REQUIREMENT – Repeat, line for line, the entries below from the first line to the line containing "brown pentagon: (155, 171)", counting both ends.

THE RECORDS –

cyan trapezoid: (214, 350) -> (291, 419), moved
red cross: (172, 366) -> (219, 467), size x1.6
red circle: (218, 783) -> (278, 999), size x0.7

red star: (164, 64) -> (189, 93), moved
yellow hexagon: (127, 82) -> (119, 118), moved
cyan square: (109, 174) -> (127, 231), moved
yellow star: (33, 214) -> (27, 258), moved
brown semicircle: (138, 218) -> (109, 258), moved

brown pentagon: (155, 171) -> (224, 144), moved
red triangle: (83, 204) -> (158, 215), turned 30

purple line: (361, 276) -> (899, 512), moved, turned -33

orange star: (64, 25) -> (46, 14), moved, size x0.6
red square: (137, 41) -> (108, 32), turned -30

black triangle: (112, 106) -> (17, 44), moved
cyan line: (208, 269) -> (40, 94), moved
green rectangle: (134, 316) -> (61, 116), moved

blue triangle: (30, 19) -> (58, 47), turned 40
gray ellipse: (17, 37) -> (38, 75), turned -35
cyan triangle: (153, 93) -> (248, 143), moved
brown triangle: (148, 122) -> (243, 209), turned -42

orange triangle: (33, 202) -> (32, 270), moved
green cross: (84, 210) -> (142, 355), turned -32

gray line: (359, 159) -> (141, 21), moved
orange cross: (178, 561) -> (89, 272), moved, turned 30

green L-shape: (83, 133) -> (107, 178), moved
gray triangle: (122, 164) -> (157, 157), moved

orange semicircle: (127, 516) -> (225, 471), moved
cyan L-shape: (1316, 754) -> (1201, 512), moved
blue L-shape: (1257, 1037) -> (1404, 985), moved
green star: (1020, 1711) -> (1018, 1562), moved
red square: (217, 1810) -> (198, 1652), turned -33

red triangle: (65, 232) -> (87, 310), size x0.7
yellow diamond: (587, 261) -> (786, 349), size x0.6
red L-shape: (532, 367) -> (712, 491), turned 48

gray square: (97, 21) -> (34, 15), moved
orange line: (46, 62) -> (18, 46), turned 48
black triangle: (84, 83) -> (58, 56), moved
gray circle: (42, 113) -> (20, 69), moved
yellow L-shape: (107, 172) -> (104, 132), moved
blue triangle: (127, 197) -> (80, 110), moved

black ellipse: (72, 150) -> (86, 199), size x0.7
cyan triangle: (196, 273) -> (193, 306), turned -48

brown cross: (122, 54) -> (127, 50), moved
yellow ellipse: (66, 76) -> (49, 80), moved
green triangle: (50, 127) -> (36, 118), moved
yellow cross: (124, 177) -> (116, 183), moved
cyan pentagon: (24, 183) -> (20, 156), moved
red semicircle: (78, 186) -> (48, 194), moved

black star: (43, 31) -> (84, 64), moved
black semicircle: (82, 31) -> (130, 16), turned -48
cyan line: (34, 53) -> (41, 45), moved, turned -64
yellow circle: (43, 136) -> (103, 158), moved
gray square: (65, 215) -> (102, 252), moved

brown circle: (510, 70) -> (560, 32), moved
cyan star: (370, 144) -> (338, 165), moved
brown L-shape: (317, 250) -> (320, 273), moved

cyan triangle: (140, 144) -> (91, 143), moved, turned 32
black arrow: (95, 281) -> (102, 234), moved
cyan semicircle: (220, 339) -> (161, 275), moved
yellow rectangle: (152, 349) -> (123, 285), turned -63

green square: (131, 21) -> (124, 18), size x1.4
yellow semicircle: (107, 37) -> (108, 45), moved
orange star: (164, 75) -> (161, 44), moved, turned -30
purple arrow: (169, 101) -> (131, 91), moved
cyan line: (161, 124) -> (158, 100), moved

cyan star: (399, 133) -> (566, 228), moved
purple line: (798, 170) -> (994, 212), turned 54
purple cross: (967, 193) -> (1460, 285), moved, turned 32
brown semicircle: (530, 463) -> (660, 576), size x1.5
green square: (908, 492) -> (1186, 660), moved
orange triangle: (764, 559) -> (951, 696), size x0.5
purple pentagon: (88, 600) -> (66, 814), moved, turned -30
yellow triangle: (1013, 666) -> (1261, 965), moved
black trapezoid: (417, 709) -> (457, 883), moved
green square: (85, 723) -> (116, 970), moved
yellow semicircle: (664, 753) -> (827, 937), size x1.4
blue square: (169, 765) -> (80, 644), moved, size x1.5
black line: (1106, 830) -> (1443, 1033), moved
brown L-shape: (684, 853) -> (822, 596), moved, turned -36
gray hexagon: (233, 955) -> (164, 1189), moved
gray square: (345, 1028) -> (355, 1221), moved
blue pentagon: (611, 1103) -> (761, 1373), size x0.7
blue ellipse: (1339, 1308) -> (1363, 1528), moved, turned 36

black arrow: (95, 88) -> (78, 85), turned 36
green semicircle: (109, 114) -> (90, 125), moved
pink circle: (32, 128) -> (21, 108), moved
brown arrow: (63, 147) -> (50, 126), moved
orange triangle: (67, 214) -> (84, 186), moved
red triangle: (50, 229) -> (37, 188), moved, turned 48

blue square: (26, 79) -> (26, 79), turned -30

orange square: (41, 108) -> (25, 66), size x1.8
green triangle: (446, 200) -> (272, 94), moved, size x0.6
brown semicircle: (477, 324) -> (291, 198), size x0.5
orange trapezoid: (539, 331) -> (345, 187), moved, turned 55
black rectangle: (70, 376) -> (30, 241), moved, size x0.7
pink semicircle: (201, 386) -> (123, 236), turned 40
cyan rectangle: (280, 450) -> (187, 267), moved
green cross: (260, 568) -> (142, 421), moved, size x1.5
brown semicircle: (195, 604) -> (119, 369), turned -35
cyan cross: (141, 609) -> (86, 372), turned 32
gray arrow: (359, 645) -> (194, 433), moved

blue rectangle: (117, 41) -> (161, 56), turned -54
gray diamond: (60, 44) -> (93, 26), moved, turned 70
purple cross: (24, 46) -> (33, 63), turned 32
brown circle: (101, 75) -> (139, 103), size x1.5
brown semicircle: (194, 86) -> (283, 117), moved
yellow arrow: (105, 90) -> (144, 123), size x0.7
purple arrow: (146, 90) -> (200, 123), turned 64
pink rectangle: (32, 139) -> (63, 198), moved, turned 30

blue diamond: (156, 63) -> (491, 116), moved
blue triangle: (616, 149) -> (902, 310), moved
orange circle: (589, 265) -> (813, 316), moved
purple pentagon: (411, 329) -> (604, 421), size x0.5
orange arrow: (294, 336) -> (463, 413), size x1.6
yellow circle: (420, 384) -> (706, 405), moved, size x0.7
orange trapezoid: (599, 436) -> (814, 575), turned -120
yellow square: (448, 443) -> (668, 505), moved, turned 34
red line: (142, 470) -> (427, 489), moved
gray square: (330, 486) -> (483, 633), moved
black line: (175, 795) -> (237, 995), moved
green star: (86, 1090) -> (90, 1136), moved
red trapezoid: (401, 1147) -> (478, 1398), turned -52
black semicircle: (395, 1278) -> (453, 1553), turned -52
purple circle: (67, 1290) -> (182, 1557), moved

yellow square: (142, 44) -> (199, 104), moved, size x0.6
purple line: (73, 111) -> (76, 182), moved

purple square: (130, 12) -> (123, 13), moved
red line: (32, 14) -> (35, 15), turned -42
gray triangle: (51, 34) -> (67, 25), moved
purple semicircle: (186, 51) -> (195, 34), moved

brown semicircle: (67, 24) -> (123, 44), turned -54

ANSWER TO THIS TASK –
cyan trapezoid: (214, 350) -> (291, 419), moved
red cross: (172, 366) -> (219, 467), size x1.6
red circle: (218, 783) -> (278, 999), size x0.7

red star: (164, 64) -> (189, 93), moved
yellow hexagon: (127, 82) -> (119, 118), moved
cyan square: (109, 174) -> (127, 231), moved
yellow star: (33, 214) -> (27, 258), moved
brown semicircle: (138, 218) -> (109, 258), moved

brown pentagon: (155, 171) -> (224, 144), moved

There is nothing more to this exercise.